▸ Your task
When a line of the records contains "duck", copy it.

Coordinate-based change listings:
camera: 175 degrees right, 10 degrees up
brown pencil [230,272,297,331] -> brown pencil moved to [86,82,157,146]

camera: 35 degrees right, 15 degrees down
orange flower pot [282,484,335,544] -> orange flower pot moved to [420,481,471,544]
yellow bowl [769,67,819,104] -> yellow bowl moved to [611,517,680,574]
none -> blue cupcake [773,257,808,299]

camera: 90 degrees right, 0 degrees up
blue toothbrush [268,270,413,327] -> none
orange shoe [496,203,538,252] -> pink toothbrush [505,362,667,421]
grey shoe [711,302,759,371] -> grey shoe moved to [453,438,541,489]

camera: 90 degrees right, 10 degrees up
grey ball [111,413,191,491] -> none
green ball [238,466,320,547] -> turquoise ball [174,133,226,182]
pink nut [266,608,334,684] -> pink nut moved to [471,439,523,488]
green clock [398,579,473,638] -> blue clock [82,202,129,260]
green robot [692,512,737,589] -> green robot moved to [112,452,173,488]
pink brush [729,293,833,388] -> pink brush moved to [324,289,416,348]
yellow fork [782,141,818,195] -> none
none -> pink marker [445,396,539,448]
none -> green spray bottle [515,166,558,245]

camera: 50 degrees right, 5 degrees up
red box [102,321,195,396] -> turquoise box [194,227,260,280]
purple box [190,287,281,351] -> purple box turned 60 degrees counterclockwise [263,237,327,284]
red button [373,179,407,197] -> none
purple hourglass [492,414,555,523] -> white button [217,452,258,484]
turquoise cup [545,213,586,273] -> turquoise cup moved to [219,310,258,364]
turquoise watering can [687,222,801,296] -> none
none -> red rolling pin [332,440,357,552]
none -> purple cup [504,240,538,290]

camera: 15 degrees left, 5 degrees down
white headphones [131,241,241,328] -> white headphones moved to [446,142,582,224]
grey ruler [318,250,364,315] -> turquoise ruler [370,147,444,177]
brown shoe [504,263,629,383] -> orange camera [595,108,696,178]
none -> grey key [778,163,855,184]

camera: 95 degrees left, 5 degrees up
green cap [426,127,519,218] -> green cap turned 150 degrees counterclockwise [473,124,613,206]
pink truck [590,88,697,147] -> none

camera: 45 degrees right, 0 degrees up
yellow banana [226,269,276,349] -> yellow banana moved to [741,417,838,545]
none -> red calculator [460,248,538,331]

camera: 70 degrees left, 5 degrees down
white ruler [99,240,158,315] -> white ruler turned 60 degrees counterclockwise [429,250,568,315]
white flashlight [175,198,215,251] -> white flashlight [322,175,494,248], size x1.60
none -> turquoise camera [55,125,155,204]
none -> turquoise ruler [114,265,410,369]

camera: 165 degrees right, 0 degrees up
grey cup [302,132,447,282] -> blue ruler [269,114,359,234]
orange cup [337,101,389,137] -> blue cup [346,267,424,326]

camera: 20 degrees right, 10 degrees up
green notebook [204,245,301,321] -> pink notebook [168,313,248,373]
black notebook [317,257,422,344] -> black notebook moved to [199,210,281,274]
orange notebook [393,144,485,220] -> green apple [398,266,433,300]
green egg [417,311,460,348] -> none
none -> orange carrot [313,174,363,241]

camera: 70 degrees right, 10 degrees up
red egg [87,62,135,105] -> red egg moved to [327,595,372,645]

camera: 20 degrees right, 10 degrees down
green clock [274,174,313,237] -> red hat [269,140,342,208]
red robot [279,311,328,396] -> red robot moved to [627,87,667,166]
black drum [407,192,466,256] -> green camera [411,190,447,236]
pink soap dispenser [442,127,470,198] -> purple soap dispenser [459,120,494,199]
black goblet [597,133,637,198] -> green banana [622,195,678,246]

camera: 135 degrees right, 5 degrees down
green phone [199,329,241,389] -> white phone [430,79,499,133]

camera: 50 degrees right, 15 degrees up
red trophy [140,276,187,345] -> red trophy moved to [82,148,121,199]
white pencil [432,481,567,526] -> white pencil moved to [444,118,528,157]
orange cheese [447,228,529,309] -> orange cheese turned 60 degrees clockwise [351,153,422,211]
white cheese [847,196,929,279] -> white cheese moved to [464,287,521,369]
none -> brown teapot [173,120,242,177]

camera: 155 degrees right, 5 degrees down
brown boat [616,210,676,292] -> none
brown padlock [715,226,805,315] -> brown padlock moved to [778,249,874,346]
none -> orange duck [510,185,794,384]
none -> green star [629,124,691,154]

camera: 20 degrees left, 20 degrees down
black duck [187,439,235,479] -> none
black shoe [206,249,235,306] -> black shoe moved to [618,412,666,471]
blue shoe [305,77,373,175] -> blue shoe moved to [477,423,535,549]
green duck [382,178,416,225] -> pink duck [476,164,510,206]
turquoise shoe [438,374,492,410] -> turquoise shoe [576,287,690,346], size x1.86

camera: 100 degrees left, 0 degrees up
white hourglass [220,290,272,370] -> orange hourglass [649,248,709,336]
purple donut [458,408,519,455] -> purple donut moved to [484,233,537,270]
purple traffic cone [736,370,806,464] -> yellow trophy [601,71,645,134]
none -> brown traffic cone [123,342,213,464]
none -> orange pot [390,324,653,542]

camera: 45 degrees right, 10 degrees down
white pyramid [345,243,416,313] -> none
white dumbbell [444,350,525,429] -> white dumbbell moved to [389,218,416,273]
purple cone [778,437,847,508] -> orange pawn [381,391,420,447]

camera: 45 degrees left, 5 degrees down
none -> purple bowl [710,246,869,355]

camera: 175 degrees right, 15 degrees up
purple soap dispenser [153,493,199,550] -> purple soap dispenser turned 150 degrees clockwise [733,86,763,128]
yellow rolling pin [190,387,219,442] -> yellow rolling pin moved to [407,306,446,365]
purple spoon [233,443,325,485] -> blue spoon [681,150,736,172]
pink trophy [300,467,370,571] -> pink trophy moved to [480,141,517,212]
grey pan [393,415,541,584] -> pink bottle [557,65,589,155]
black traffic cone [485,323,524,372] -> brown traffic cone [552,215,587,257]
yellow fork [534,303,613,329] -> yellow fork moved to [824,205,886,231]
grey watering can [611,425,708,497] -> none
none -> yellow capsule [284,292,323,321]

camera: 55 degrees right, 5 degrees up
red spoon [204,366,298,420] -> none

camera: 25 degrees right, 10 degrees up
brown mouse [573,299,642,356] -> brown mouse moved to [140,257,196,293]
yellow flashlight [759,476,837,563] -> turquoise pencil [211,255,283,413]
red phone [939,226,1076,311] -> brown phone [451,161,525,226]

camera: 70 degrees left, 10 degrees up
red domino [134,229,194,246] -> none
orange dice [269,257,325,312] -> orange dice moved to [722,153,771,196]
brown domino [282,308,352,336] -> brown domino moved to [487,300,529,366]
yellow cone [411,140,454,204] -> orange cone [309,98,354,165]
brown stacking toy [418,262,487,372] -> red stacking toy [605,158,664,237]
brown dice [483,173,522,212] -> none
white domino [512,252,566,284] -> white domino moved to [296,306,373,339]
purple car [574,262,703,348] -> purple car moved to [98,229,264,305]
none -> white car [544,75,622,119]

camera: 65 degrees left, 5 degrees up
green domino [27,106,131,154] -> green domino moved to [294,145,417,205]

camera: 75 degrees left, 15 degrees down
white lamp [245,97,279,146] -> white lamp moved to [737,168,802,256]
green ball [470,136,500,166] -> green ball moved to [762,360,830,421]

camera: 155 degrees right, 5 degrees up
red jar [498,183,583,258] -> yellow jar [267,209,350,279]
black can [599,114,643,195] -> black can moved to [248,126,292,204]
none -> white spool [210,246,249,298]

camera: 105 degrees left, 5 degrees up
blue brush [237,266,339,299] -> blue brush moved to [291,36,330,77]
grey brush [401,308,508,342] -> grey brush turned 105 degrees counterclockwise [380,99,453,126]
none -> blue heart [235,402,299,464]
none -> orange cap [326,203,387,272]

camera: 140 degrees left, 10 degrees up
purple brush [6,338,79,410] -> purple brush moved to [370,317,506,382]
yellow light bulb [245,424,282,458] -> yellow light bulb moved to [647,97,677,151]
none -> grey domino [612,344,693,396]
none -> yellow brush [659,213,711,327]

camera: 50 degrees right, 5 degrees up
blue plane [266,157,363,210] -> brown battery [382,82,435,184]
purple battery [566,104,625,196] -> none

▸ Written solution
none -> orange duck [510,185,794,384]
black duck [187,439,235,479] -> none
green duck [382,178,416,225] -> pink duck [476,164,510,206]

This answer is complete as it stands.